● **Task prompt**
Pull out every line below that holds the word "round".

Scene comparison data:
%%

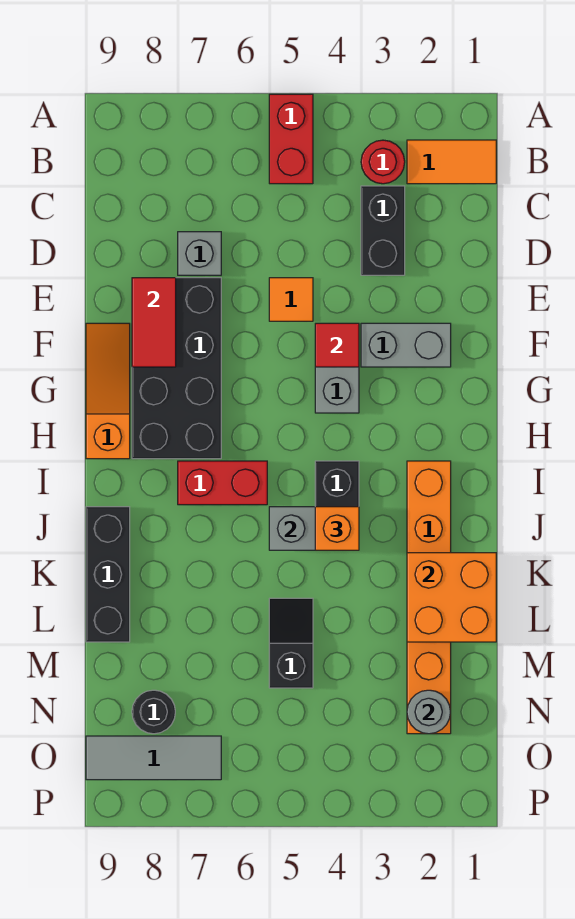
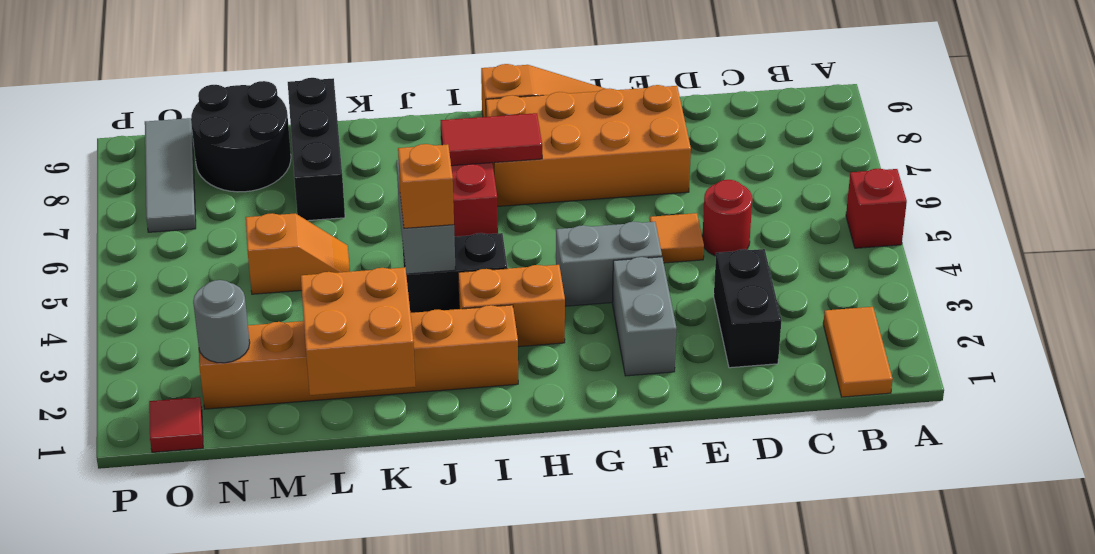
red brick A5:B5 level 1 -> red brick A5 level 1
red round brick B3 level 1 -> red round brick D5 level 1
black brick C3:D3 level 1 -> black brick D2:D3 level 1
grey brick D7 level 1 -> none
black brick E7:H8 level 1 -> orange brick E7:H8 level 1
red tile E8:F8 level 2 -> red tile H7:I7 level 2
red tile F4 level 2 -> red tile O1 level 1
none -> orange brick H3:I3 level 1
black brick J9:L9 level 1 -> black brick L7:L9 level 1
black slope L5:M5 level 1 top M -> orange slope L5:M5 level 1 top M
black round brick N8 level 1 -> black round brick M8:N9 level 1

%%

● **Your response**
red round brick B3 level 1 -> red round brick D5 level 1
black round brick N8 level 1 -> black round brick M8:N9 level 1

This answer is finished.